**Work to complete:** Your answer should consist only of the lines below from the one with "brown cone: 13 -> 10" through the one with "orange pyramid: 4 -> 3", copied exactly.

**Data provided:**
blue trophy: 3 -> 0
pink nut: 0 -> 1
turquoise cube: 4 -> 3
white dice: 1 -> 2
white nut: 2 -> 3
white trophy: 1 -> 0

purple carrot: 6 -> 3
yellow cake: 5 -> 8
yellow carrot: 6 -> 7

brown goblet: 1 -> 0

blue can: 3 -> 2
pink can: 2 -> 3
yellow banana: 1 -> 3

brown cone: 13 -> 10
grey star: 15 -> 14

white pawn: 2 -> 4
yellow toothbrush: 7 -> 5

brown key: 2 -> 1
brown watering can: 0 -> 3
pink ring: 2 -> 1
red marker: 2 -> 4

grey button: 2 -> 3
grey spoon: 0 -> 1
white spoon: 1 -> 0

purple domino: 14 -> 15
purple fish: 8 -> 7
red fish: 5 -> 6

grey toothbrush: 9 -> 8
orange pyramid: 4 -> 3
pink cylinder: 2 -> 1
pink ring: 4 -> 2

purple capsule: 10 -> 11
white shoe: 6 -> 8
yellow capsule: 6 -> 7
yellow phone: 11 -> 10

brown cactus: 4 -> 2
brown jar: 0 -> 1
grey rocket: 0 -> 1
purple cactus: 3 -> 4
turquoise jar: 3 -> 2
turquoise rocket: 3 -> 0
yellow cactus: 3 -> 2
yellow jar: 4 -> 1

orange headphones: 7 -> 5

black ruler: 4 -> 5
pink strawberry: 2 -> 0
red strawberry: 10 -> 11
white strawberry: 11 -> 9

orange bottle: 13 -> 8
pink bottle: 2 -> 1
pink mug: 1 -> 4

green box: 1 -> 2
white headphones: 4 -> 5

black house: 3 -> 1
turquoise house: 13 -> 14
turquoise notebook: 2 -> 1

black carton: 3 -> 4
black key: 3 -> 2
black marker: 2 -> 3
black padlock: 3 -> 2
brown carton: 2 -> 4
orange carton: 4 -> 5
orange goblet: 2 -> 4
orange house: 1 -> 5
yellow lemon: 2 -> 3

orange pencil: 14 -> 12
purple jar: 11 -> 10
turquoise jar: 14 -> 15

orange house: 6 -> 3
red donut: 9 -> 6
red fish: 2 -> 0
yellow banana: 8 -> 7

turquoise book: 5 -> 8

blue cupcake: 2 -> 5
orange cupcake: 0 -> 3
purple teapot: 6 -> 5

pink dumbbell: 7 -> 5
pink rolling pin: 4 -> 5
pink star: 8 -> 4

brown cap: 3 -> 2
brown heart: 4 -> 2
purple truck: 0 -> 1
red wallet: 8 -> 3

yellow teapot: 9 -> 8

**Your solution:**
brown cone: 13 -> 10
grey star: 15 -> 14

white pawn: 2 -> 4
yellow toothbrush: 7 -> 5

brown key: 2 -> 1
brown watering can: 0 -> 3
pink ring: 2 -> 1
red marker: 2 -> 4

grey button: 2 -> 3
grey spoon: 0 -> 1
white spoon: 1 -> 0

purple domino: 14 -> 15
purple fish: 8 -> 7
red fish: 5 -> 6

grey toothbrush: 9 -> 8
orange pyramid: 4 -> 3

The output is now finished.